• Given instruction:
Please lay out the material below as a Markdown table with the columns "Row" and "Line". Number each row and leave out any blank lines.

• Supplied entries:
+---+

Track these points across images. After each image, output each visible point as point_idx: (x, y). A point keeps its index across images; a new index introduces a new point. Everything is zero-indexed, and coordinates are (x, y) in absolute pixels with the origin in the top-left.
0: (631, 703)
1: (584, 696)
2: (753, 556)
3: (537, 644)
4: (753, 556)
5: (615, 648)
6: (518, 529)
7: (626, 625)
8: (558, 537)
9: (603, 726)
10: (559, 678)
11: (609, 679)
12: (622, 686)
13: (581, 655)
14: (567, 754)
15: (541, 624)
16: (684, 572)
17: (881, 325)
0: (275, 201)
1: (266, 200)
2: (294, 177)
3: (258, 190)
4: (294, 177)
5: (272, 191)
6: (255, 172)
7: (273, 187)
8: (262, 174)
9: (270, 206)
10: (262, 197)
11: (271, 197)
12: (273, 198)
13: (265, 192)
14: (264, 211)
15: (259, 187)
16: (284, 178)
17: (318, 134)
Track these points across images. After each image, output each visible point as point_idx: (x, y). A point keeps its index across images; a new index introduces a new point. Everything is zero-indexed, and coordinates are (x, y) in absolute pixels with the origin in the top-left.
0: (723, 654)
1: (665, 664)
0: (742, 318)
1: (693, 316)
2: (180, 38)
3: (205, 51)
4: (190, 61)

+---+

• Expected output:
| Row | Line |
|---|---|
| 1 | Track these points across images. After each image, output each visible point as point_idx: (x, y). A point keeps its index across images; a new index introduces a new point. Everything is zero-indexed, and coordinates are (x, y) in absolute pixels with the origin in the top-left. |
| 2 | 0: (631, 703) |
| 3 | 1: (584, 696) |
| 4 | 2: (753, 556) |
| 5 | 3: (537, 644) |
| 6 | 4: (753, 556) |
| 7 | 5: (615, 648) |
| 8 | 6: (518, 529) |
| 9 | 7: (626, 625) |
| 10 | 8: (558, 537) |
| 11 | 9: (603, 726) |
| 12 | 10: (559, 678) |
| 13 | 11: (609, 679) |
| 14 | 12: (622, 686) |
| 15 | 13: (581, 655) |
| 16 | 14: (567, 754) |
| 17 | 15: (541, 624) |
| 18 | 16: (684, 572) |
| 19 | 17: (881, 325) |
| 20 | 0: (275, 201) |
| 21 | 1: (266, 200) |
| 22 | 2: (294, 177) |
| 23 | 3: (258, 190) |
| 24 | 4: (294, 177) |
| 25 | 5: (272, 191) |
| 26 | 6: (255, 172) |
| 27 | 7: (273, 187) |
| 28 | 8: (262, 174) |
| 29 | 9: (270, 206) |
| 30 | 10: (262, 197) |
| 31 | 11: (271, 197) |
| 32 | 12: (273, 198) |
| 33 | 13: (265, 192) |
| 34 | 14: (264, 211) |
| 35 | 15: (259, 187) |
| 36 | 16: (284, 178) |
| 37 | 17: (318, 134) |
| 38 | Track these points across images. After each image, output each visible point as point_idx: (x, y). A point keeps its index across images; a new index introduces a new point. Everything is zero-indexed, and coordinates are (x, y) in absolute pixels with the origin in the top-left. |
| 39 | 0: (723, 654) |
| 40 | 1: (665, 664) |
| 41 | 0: (742, 318) |
| 42 | 1: (693, 316) |
| 43 | 2: (180, 38) |
| 44 | 3: (205, 51) |
| 45 | 4: (190, 61) |